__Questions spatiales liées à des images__
--- --- ---
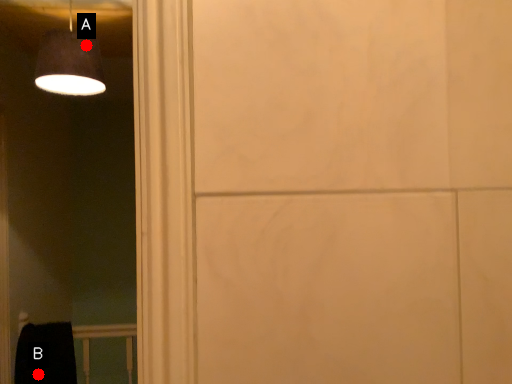
Question: Two points are circled on the image, labeled by A and B beside each circle. Which point appears farthest from the camera in this image?

Choices:
 (A) A is further
 (B) B is further

Answer: (B)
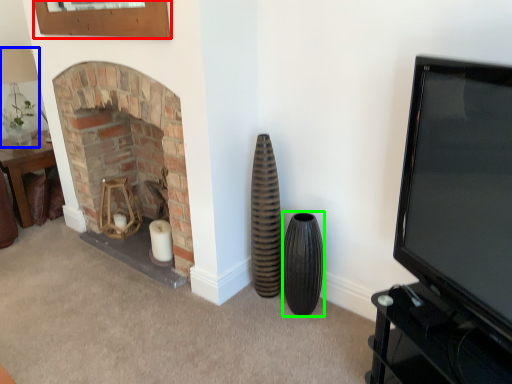
Question: Based on their relative distances, which object is farther from picture frame (highlighted by a red box)? Choose from lamp (highlighted by a blue box) and vase (highlighted by a green box).

Choices:
 (A) lamp
 (B) vase

Answer: (B)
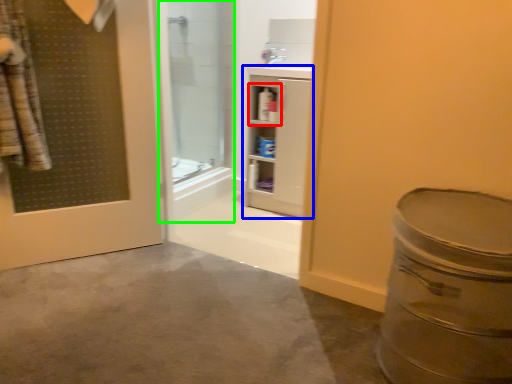
Question: Which object is positioned closest to cabinet (highlighted by a red box)? Select from bathroom cabinet (highlighted by a blue box) and shower door (highlighted by a green box).

Choices:
 (A) bathroom cabinet
 (B) shower door

Answer: (A)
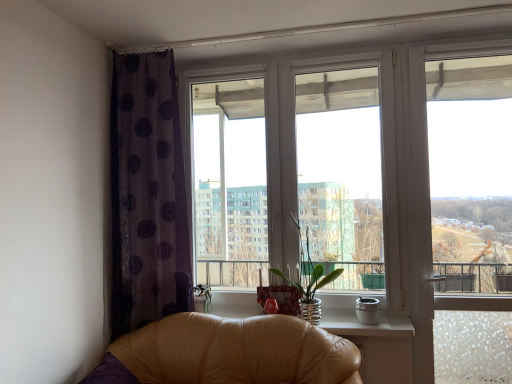
Where is `purple sheer curtain at left`? This screenshot has height=384, width=512. purple sheer curtain at left is located at coordinates (147, 193).

Describe the element at coordinates (147, 193) in the screenshot. I see `purple sheer curtain at left` at that location.

Image resolution: width=512 pixels, height=384 pixels. What are the coordinates of `clear glass vase at center` in the screenshot? It's located at (310, 276).

Locate an element on the screen. clear glass window at upper right is located at coordinates (471, 174).

Identify the location of purple sheer curtain at left. (147, 193).

In the image, is clear glass window at upper right on the left side or the right side of purple sheer curtain at left?

In the image, clear glass window at upper right appears on the right side of purple sheer curtain at left.

Considering the positions of point (508, 230) and point (166, 71), is point (508, 230) closer or farther from the camera than point (166, 71)?

Point (508, 230).

Find the location of a particular element. The height and width of the screenshot is (384, 512). window frame below the purple sheer curtain at left (from a real-world perspective) is located at coordinates (471, 174).

From the image's perspective, relative to purple sheer curtain at left, is clear glass window at upper right above or below?

clear glass window at upper right is below purple sheer curtain at left.

Who is smaller, clear glass vase at center or clear glass window at upper right?

With smaller size is clear glass window at upper right.

Can clear glass window at upper right be found inside clear glass vase at center?

No, clear glass window at upper right is located outside of clear glass vase at center.

Does point (325, 281) come farther from viewer compared to point (486, 133)?

That is False.

Find the location of a particular element. The image size is (512, 384). window frame above the clear glass vase at center (from a real-world perspective) is located at coordinates (471, 174).

Is purple sheer curtain at left spatially inside leather chair at lower left, or outside of it?

purple sheer curtain at left exists outside the volume of leather chair at lower left.

Is point (141, 224) positioned before point (105, 362)?

No, it is behind (105, 362).

From a real-world perspective, is purple sheer curtain at left under leather chair at lower left?

No, from a real-world perspective, purple sheer curtain at left is not beneath leather chair at lower left.

Are purple sheer curtain at left and leather chair at lower left located far from each other?

purple sheer curtain at left is actually quite close to leather chair at lower left.

From the image's perspective, is leather chair at lower left located above clear glass window at upper right?

No, from the image's perspective, leather chair at lower left is not over clear glass window at upper right.

Are leather chair at lower left and clear glass window at upper right located far from each other?

Absolutely, leather chair at lower left is distant from clear glass window at upper right.

Considering the sizes of objects leather chair at lower left and clear glass window at upper right in the image provided, who is smaller, leather chair at lower left or clear glass window at upper right?

clear glass window at upper right.

Does leather chair at lower left have a greater width compared to clear glass window at upper right?

Correct, the width of leather chair at lower left exceeds that of clear glass window at upper right.

Does clear glass window at upper right have a lesser height compared to clear glass vase at center?

No.

Is clear glass window at upper right next to clear glass vase at center?

No, clear glass window at upper right is not next to clear glass vase at center.

Which of these two, clear glass window at upper right or clear glass vase at center, is wider?

Wider between the two is clear glass vase at center.

You are a GUI agent. You are given a task and a screenshot of the screen. Output one action in this format:
    pyautogui.click(x=<x>, y=<y>)
    Task: Click on the plant behind the clear glass window at upper right
    The height and width of the screenshot is (384, 512).
    Given the screenshot: What is the action you would take?
    pyautogui.click(x=310, y=276)

Is purple sheer curtain at left facing away from transparent glass window at center?

No, transparent glass window at center is not at the back of purple sheer curtain at left.

Find the location of `window behind the purple sheer curtain at left`. window behind the purple sheer curtain at left is located at coordinates (292, 168).

From the image's perspective, is purple sheer curtain at left located beneath transparent glass window at center?

Yes.

Considering the positions of objects purple sheer curtain at left and transparent glass window at center in the image provided, who is behind, purple sheer curtain at left or transparent glass window at center?

Positioned behind is transparent glass window at center.

Which object is wider, transparent glass window at center or purple sheer curtain at left?

purple sheer curtain at left.

Between transparent glass window at center and purple sheer curtain at left, which one has larger size?

With larger size is transparent glass window at center.

From a real-world perspective, between transparent glass window at center and purple sheer curtain at left, who is vertically lower?

From a 3D spatial view, purple sheer curtain at left is below.

Identify the location of curtain located above the clear glass window at upper right (from the image's perspective). (147, 193).

Where is `plant behind the clear glass window at upper right`? plant behind the clear glass window at upper right is located at coordinates (310, 276).

When comparing their distances from clear glass vase at center, does leather chair at lower left or transparent glass window at center seem further?

leather chair at lower left is further to clear glass vase at center.

Estimate the real-world distances between objects in this image. Which object is closer to transparent glass window at center, clear glass vase at center or leather chair at lower left?

clear glass vase at center is positioned closer to the anchor transparent glass window at center.

Based on their spatial positions, is clear glass vase at center or clear glass window at upper right further from purple sheer curtain at left?

The object further to purple sheer curtain at left is clear glass window at upper right.

Looking at the image, which one is located closer to leather chair at lower left, transparent glass window at center or clear glass window at upper right?

transparent glass window at center is closer to leather chair at lower left.

From the image, which object appears to be nearer to purple sheer curtain at left, clear glass vase at center or leather chair at lower left?

leather chair at lower left is positioned closer to the anchor purple sheer curtain at left.

Based on the photo, based on their spatial positions, is purple sheer curtain at left or clear glass window at upper right further from leather chair at lower left?

clear glass window at upper right is positioned further to the anchor leather chair at lower left.

From the image, which object appears to be farther from purple sheer curtain at left, clear glass vase at center or transparent glass window at center?

clear glass vase at center lies further to purple sheer curtain at left than the other object.

Estimate the real-world distances between objects in this image. Which object is further from transparent glass window at center, clear glass window at upper right or purple sheer curtain at left?

Among the two, clear glass window at upper right is located further to transparent glass window at center.

The height and width of the screenshot is (384, 512). Identify the location of window between purple sheer curtain at left and clear glass vase at center. (292, 168).

This screenshot has height=384, width=512. I want to click on curtain between leather chair at lower left and transparent glass window at center in the front-back direction, so click(x=147, y=193).

Where is `window between purple sheer curtain at left and clear glass window at upper right in the horizontal direction`? The width and height of the screenshot is (512, 384). window between purple sheer curtain at left and clear glass window at upper right in the horizontal direction is located at coordinates (292, 168).

Identify the location of plant between purple sheer curtain at left and clear glass window at upper right in the horizontal direction. (310, 276).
--- --- ---
__CONSIGNE__
Montrez toutes les lignes des entrées qui contiennent le mot « beneath ».

__RÉSULTAT ATTENDU__
No, from a real-world perspective, purple sheer curtain at left is not beneath leather chair at lower left.
From the image's perspective, is purple sheer curtain at left located beneath transparent glass window at center?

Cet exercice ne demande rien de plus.